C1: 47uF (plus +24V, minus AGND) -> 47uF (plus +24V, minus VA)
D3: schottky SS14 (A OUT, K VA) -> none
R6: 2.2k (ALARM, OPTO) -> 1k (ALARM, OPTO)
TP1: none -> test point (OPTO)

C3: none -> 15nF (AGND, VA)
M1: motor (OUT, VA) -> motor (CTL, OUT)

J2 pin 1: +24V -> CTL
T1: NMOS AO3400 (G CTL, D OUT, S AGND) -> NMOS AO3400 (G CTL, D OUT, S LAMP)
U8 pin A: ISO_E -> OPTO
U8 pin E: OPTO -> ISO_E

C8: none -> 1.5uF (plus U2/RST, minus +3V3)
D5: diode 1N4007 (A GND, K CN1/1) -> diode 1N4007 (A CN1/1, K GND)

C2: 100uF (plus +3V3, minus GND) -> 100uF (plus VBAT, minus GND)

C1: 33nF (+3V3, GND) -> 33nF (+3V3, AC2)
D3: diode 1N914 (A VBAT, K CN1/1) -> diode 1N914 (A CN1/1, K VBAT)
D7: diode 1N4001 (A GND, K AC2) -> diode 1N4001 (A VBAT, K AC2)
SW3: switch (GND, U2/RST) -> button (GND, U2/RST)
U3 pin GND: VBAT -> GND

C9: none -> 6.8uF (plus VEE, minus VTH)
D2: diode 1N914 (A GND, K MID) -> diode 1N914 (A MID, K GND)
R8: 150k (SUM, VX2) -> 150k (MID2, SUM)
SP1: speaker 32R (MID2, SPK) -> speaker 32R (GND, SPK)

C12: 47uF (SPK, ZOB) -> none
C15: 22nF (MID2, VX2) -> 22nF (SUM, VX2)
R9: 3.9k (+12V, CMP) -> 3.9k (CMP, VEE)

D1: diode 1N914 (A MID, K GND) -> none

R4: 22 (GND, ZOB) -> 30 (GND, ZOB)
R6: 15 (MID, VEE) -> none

----------------

▶ Exercise brief
Every line in the listing above should be repeated exactly.

▶ Answer box
C1: 47uF (plus +24V, minus AGND) -> 47uF (plus +24V, minus VA)
D3: schottky SS14 (A OUT, K VA) -> none
R6: 2.2k (ALARM, OPTO) -> 1k (ALARM, OPTO)
TP1: none -> test point (OPTO)

C3: none -> 15nF (AGND, VA)
M1: motor (OUT, VA) -> motor (CTL, OUT)

J2 pin 1: +24V -> CTL
T1: NMOS AO3400 (G CTL, D OUT, S AGND) -> NMOS AO3400 (G CTL, D OUT, S LAMP)
U8 pin A: ISO_E -> OPTO
U8 pin E: OPTO -> ISO_E

C8: none -> 1.5uF (plus U2/RST, minus +3V3)
D5: diode 1N4007 (A GND, K CN1/1) -> diode 1N4007 (A CN1/1, K GND)

C2: 100uF (plus +3V3, minus GND) -> 100uF (plus VBAT, minus GND)

C1: 33nF (+3V3, GND) -> 33nF (+3V3, AC2)
D3: diode 1N914 (A VBAT, K CN1/1) -> diode 1N914 (A CN1/1, K VBAT)
D7: diode 1N4001 (A GND, K AC2) -> diode 1N4001 (A VBAT, K AC2)
SW3: switch (GND, U2/RST) -> button (GND, U2/RST)
U3 pin GND: VBAT -> GND

C9: none -> 6.8uF (plus VEE, minus VTH)
D2: diode 1N914 (A GND, K MID) -> diode 1N914 (A MID, K GND)
R8: 150k (SUM, VX2) -> 150k (MID2, SUM)
SP1: speaker 32R (MID2, SPK) -> speaker 32R (GND, SPK)

C12: 47uF (SPK, ZOB) -> none
C15: 22nF (MID2, VX2) -> 22nF (SUM, VX2)
R9: 3.9k (+12V, CMP) -> 3.9k (CMP, VEE)

D1: diode 1N914 (A MID, K GND) -> none

R4: 22 (GND, ZOB) -> 30 (GND, ZOB)
R6: 15 (MID, VEE) -> none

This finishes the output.